Exercise requirements:
Using the word "VBUS" as the filter, copy each matching line from the records.

====================

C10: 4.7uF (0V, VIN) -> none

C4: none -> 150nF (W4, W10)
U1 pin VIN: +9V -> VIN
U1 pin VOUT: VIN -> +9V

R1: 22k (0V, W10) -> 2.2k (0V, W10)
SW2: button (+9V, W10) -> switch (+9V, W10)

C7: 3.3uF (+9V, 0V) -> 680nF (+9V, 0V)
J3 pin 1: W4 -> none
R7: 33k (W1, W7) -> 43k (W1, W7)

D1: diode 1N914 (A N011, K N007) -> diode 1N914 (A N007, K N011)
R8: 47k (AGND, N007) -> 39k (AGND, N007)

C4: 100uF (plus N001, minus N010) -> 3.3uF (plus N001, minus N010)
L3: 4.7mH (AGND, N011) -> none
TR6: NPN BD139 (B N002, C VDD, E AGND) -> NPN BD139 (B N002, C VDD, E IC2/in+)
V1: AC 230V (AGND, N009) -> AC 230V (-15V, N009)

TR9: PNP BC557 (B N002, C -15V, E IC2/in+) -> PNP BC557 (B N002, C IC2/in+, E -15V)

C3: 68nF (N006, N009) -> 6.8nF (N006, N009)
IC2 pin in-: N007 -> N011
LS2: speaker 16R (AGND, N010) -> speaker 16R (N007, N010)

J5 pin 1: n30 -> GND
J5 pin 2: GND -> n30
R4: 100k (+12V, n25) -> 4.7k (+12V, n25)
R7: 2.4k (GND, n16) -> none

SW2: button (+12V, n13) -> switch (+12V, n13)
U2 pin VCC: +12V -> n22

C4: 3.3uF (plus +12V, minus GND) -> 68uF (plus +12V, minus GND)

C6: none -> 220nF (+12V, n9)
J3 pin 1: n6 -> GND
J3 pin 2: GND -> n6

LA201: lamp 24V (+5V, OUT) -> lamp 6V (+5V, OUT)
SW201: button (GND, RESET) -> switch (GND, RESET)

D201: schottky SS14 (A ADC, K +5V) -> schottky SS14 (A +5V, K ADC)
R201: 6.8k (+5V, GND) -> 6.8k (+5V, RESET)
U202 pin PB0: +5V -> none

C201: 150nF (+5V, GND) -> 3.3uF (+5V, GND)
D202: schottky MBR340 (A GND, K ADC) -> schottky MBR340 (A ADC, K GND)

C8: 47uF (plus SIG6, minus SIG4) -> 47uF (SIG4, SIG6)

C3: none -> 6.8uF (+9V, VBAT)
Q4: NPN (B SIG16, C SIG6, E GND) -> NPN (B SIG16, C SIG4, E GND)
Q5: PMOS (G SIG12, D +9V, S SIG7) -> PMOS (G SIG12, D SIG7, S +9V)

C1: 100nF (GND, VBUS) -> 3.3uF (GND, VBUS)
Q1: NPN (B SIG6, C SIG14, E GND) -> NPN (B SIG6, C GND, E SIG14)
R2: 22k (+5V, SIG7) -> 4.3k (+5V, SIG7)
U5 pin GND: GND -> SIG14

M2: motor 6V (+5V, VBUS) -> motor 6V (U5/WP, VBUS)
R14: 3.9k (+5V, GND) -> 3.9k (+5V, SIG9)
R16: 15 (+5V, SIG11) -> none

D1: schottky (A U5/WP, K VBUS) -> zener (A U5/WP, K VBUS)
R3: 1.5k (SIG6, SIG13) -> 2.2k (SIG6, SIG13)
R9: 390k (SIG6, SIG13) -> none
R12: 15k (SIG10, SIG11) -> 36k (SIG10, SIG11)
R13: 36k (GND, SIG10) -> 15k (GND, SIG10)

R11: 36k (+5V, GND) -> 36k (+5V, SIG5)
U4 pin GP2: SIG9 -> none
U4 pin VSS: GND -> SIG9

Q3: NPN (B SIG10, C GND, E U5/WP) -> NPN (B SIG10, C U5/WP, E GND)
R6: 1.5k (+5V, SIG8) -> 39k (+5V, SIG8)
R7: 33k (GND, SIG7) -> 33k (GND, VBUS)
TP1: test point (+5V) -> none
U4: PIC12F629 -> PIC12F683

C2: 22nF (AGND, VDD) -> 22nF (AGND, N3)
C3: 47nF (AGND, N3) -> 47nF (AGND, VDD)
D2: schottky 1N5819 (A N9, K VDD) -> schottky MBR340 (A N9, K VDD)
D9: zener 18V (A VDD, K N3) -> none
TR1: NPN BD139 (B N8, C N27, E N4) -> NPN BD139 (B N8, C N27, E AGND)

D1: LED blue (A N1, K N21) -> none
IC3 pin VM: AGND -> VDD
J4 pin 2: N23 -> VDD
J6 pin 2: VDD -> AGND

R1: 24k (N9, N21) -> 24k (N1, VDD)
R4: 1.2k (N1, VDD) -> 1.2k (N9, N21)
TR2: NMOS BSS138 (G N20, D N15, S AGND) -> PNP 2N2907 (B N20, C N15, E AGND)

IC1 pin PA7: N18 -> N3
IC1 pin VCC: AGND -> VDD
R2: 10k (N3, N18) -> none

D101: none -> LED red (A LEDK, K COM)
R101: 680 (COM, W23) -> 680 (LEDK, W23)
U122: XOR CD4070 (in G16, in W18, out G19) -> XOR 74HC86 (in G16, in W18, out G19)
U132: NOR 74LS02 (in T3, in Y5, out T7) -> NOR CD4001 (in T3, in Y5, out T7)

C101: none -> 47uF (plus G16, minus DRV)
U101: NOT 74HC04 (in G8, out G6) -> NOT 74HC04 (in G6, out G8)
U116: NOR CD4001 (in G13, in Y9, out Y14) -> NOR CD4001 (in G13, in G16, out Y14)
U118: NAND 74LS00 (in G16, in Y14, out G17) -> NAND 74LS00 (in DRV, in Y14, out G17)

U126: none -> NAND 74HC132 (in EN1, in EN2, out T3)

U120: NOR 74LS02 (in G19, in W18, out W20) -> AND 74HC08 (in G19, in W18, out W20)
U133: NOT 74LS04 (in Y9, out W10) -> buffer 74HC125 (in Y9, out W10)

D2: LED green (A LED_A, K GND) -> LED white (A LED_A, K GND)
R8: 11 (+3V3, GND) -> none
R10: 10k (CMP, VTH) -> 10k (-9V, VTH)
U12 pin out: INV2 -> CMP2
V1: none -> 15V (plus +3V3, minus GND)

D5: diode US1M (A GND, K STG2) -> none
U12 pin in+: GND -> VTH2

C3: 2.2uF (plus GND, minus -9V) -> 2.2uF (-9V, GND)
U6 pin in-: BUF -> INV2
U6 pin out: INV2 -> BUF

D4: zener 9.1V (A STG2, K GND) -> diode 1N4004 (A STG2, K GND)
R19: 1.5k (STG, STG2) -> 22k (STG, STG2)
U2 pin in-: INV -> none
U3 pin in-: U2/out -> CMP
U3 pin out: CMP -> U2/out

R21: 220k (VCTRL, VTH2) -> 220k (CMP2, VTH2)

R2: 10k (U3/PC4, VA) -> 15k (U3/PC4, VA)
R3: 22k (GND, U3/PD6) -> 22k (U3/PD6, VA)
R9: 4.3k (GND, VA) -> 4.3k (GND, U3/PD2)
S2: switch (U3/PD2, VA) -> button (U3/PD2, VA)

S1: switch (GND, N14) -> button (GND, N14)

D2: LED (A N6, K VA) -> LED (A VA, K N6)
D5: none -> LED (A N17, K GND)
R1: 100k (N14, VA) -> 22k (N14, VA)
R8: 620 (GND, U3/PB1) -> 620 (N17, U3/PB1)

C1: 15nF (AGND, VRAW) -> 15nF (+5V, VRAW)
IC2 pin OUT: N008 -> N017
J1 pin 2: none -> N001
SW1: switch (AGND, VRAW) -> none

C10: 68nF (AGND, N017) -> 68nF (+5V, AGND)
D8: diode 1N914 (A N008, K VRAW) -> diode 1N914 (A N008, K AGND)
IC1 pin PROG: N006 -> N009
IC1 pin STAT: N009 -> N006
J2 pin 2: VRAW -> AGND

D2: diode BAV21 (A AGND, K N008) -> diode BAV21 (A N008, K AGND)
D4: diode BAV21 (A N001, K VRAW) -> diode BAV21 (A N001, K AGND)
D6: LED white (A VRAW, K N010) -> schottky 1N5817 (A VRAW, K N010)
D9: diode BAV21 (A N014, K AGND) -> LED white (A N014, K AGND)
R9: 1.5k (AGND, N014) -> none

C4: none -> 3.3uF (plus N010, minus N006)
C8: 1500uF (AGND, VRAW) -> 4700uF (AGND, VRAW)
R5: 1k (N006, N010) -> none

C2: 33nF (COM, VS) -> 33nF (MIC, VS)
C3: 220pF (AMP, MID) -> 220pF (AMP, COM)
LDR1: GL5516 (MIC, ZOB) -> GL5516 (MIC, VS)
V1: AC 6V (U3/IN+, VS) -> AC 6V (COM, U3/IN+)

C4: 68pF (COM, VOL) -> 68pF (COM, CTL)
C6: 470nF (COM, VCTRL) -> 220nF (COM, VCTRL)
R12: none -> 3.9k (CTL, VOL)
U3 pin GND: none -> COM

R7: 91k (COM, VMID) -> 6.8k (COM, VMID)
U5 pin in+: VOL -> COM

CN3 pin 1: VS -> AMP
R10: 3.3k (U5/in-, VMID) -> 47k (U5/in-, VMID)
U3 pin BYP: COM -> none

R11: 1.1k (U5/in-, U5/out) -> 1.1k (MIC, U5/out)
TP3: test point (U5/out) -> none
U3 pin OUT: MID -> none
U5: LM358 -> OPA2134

====================

Solution for this exercise:
C1: 100nF (GND, VBUS) -> 3.3uF (GND, VBUS)
M2: motor 6V (+5V, VBUS) -> motor 6V (U5/WP, VBUS)
D1: schottky (A U5/WP, K VBUS) -> zener (A U5/WP, K VBUS)
R7: 33k (GND, SIG7) -> 33k (GND, VBUS)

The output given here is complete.